**Work instruction**. The lines below starting at the line containing "change=move; old=orange liginaki;" and ending at the line containing "change=delete; old=green lasitin;" are to be repeated exactly, with both ends kept and nothing else added.

**Records shown**.
══════════════════════════════
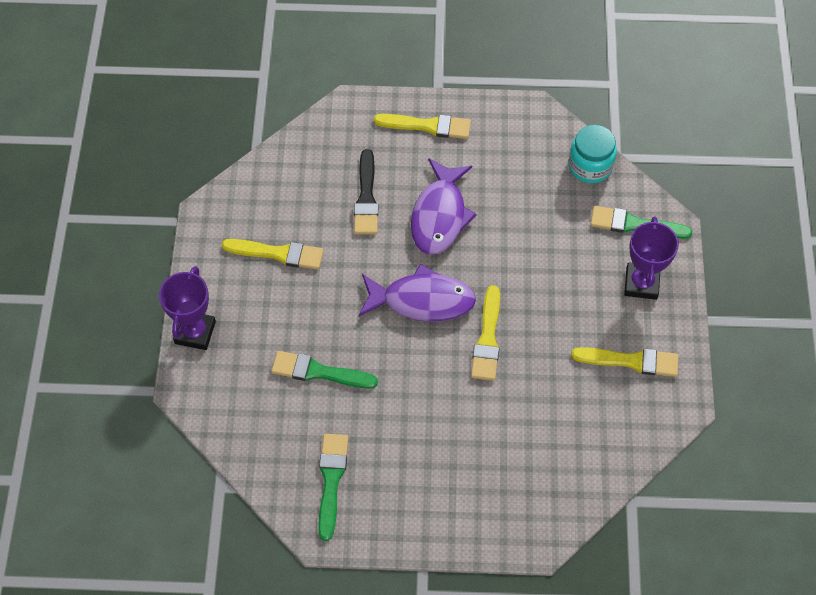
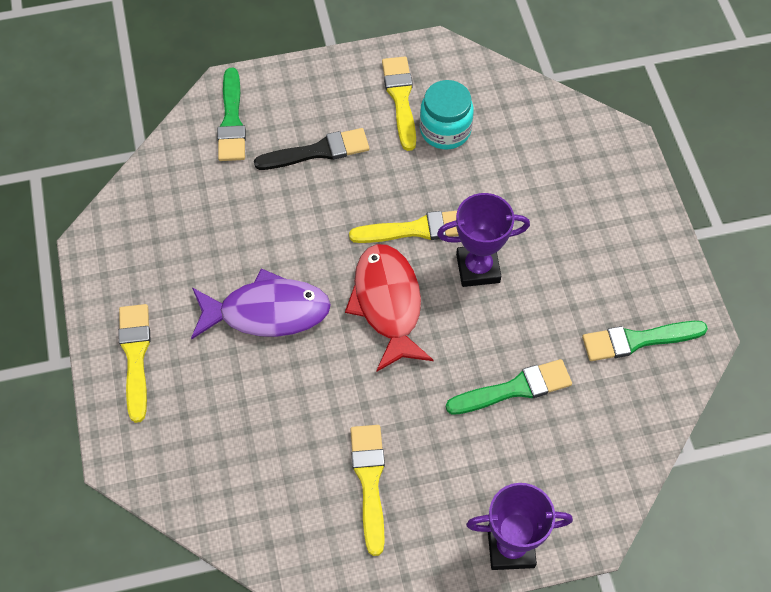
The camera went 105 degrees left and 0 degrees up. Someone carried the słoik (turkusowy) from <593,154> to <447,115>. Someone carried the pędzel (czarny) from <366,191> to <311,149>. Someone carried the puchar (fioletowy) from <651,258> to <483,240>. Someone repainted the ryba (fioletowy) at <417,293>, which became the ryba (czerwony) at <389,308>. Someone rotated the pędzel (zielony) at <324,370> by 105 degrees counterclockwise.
══════════════════════════════
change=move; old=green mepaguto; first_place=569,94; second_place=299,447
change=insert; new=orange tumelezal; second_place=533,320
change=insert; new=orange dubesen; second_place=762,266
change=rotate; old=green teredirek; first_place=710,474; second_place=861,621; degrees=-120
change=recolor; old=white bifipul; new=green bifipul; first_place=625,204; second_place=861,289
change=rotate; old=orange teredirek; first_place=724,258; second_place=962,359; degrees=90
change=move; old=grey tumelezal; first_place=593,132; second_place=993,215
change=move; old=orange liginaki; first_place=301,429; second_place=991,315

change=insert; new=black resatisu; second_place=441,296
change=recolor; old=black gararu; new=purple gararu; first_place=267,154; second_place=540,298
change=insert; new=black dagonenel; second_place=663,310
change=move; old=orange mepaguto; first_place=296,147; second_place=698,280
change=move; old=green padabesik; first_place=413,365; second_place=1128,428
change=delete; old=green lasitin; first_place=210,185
══════════════════════════════
**Solved exercise**.
change=move; old=orange liginaki; first_place=301,429; second_place=991,315

change=insert; new=black resatisu; second_place=441,296
change=recolor; old=black gararu; new=purple gararu; first_place=267,154; second_place=540,298
change=insert; new=black dagonenel; second_place=663,310
change=move; old=orange mepaguto; first_place=296,147; second_place=698,280
change=move; old=green padabesik; first_place=413,365; second_place=1128,428
change=delete; old=green lasitin; first_place=210,185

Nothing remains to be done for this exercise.